◆ **Directions**
Quote only the span from the first line of the entries to the line containing "(135, 330) = (563, 446): none -> orange plate", both ends kept. Leave every picture out.

--- START ---

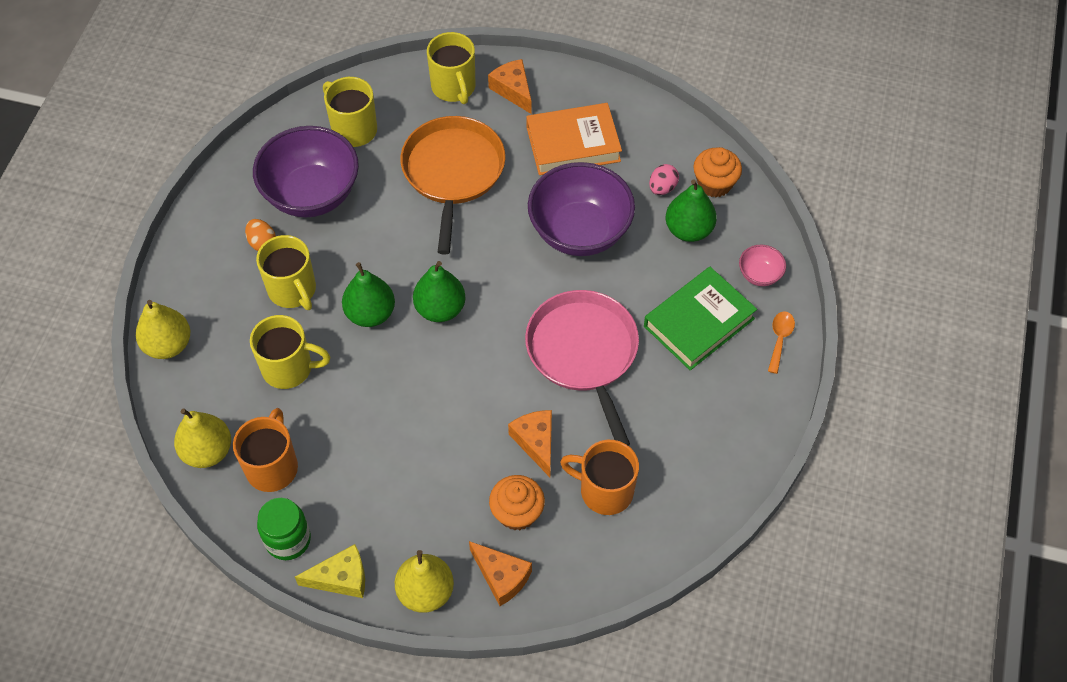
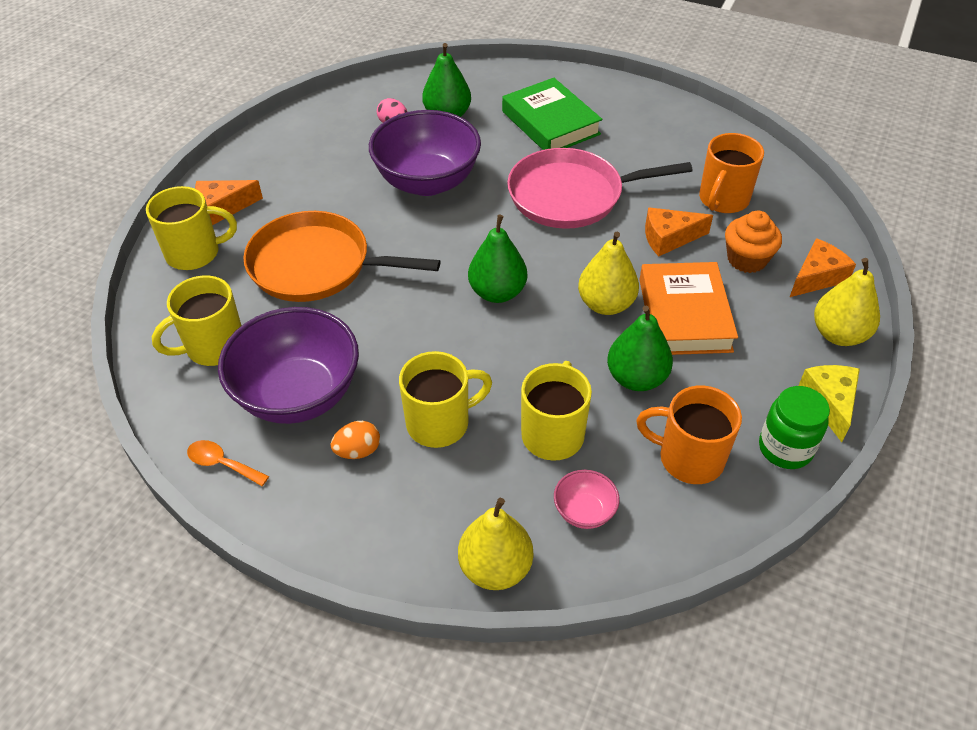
camera: 80 degrees left, 10 degrees down
(207, 451) = (664, 526): yellow pear -> yellow pear (606, 304)
(370, 313) = (491, 351): green pear -> green pear (636, 378)
(573, 144) = (316, 174): orange book -> orange book (684, 315)
(714, 184) = (400, 94): orange cupcake -> none
(759, 275) = (507, 84): pink bowl -> pink bowl (584, 512)
(780, 339) = (576, 83): orange spoon -> orange spoon (222, 464)

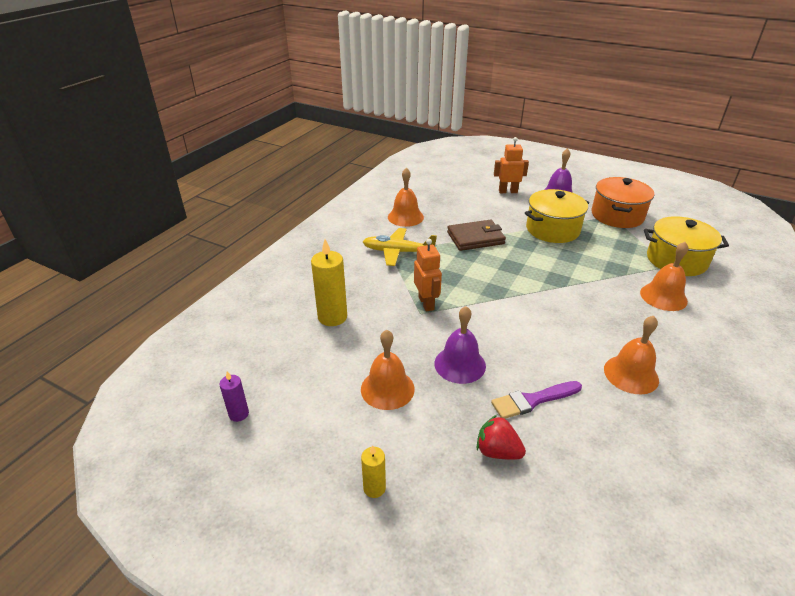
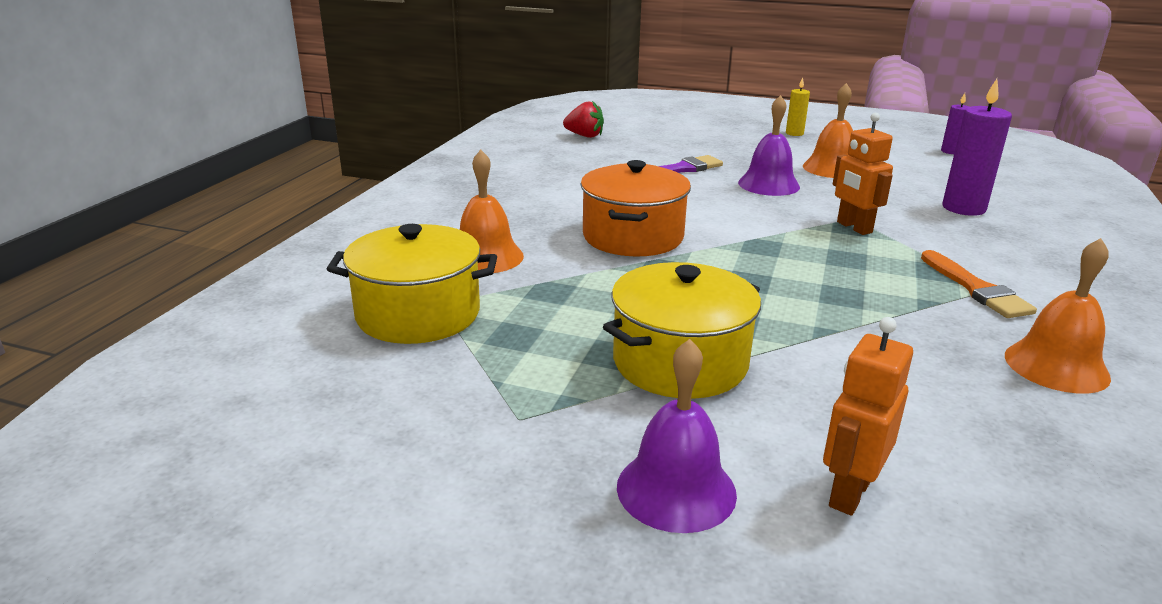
camera: 170 degrees right, 10 degrees down
(332, 317) = (963, 208): yellow candle -> purple candle
(398, 252) = (976, 289): yellow plane -> orange brush
(475, 238) = (848, 327): brown wallet -> none
(497, 451) = (706, 148): red strawberry -> red strawberry (584, 136)
(508, 191) = (849, 493): orange robot -> orange robot turned 135 degrees clockwise
(617, 215) = (499, 421): orange pot -> orange pot (633, 237)
(631, 374) = (571, 188): orange bell -> none

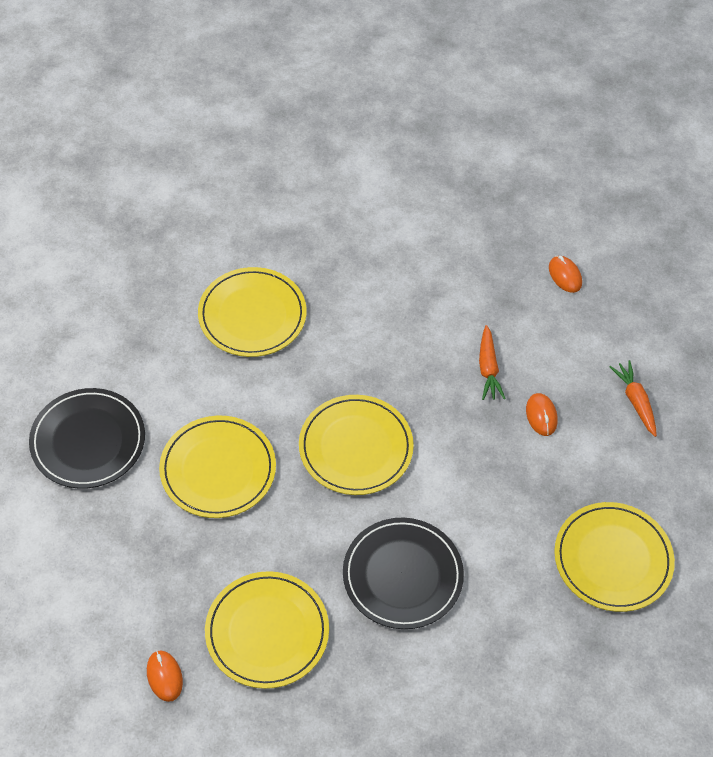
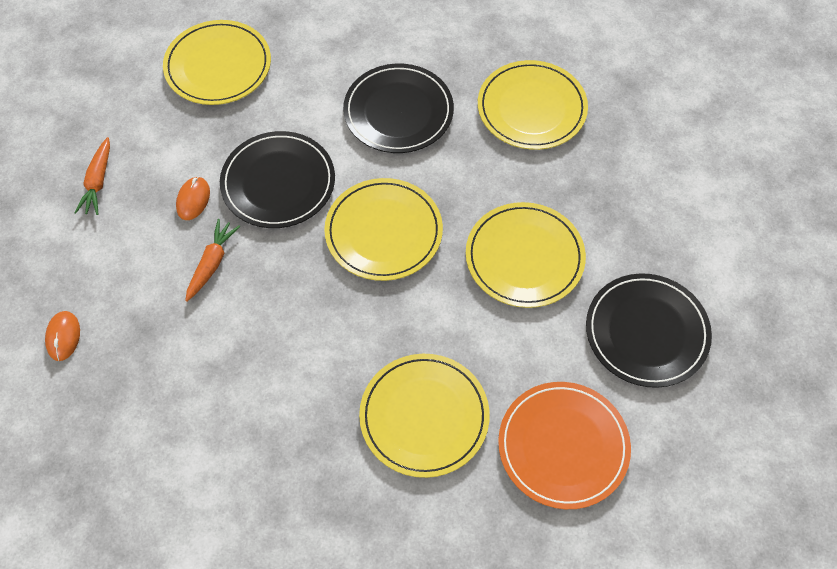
camera: 155 degrees left, 5 degrees up
(135, 330) = (563, 446): none -> orange plate
(164, 676) = (628, 104): orange mouse -> none
(476, 459) = (278, 182): none -> black plate

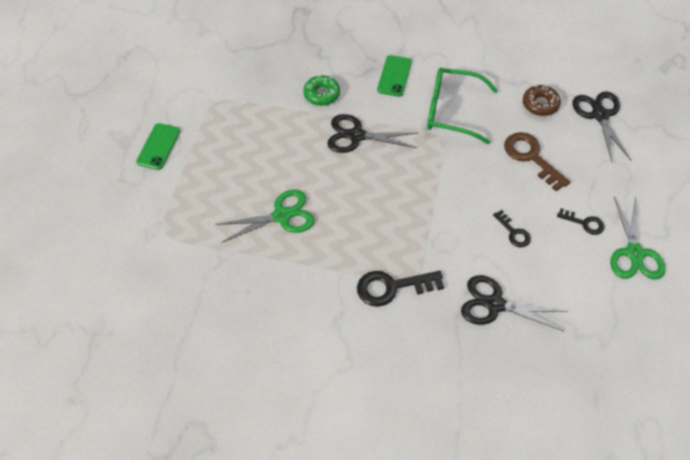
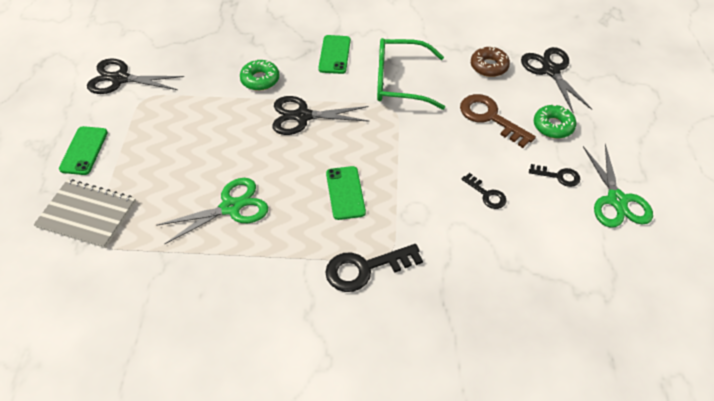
camera: 10 degrees left, 5 degrees down
(157, 207) = (87, 214): none -> grey notebook
(385, 215) = (345, 193): none -> green phone
(495, 304) = (481, 272): black scissors -> black scissors (120, 79)
(590, 173) = (553, 126): none -> green donut

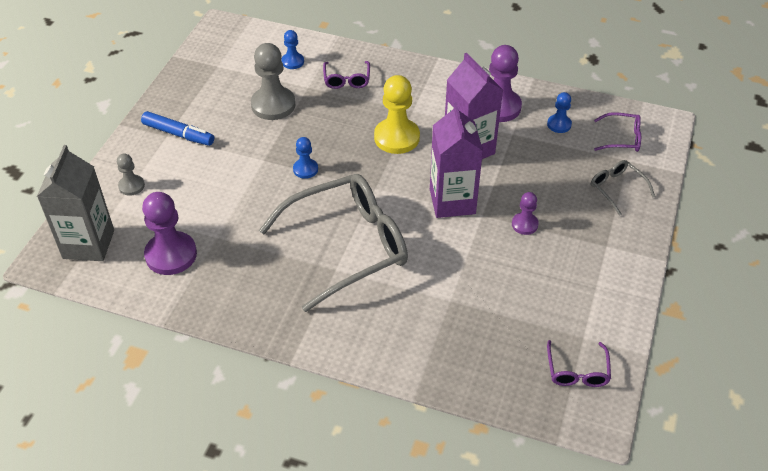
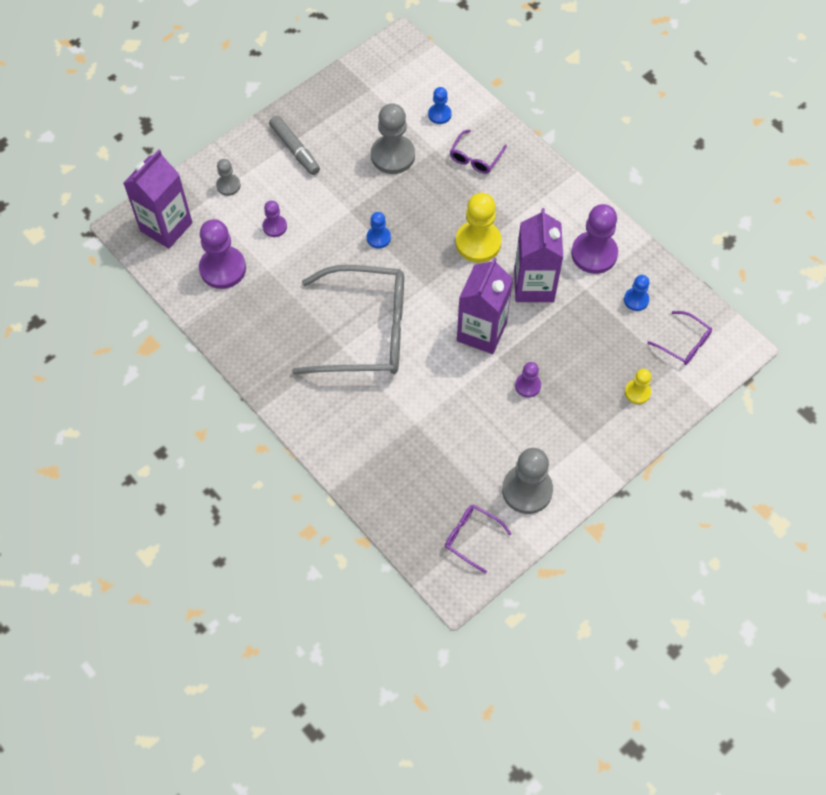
camera: 30 degrees right, 15 degrees up
(88, 244) = (166, 227): grey carton -> purple carton
(178, 134) = (295, 149): blue marker -> grey marker
(200, 200) = (274, 226): none -> purple pawn
(577, 371) = (472, 537): purple glasses -> purple glasses turned 90 degrees clockwise
(592, 306) = (527, 490): none -> grey pawn
(617, 189) = (637, 392): grey glasses -> yellow pawn

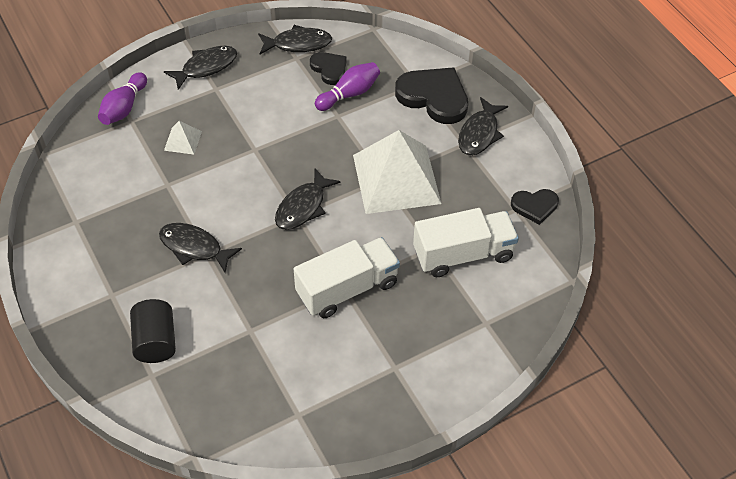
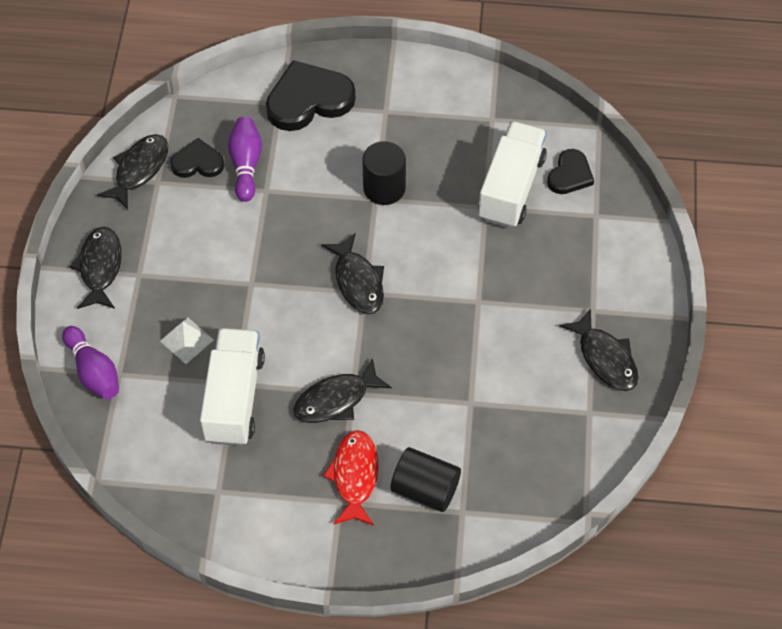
camera: 55 degrees left, 5 degrees up
(138, 292) = (354, 476): none -> red fish
(347, 289) = (481, 299): white truck -> white truck (234, 398)
(396, 179) = (384, 188): white pyramid -> black cylinder
(479, 133) = (383, 92): black fish -> black fish (605, 358)
(534, 206) = (499, 103): black heart -> black heart (570, 175)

--- END ---

◆ **Exercise response**
camera: 80 degrees left, 10 degrees down
(207, 451) = (664, 526): yellow pear -> yellow pear (606, 304)
(370, 313) = (491, 351): green pear -> green pear (636, 378)
(573, 144) = (316, 174): orange book -> orange book (684, 315)
(714, 184) = (400, 94): orange cupcake -> none
(759, 275) = (507, 84): pink bowl -> pink bowl (584, 512)
(780, 339) = (576, 83): orange spoon -> orange spoon (222, 464)

camera: 170 degrees right, 10 degrees down
(332, 317) = (963, 208): yellow candle -> purple candle
(398, 252) = (976, 289): yellow plane -> orange brush
(475, 238) = (848, 327): brown wallet -> none
(497, 451) = (706, 148): red strawberry -> red strawberry (584, 136)
(508, 191) = (849, 493): orange robot -> orange robot turned 135 degrees clockwise
(617, 215) = (499, 421): orange pot -> orange pot (633, 237)
(631, 374) = (571, 188): orange bell -> none

camera: 155 degrees left, 5 degrees up
(135, 330) = (563, 446): none -> orange plate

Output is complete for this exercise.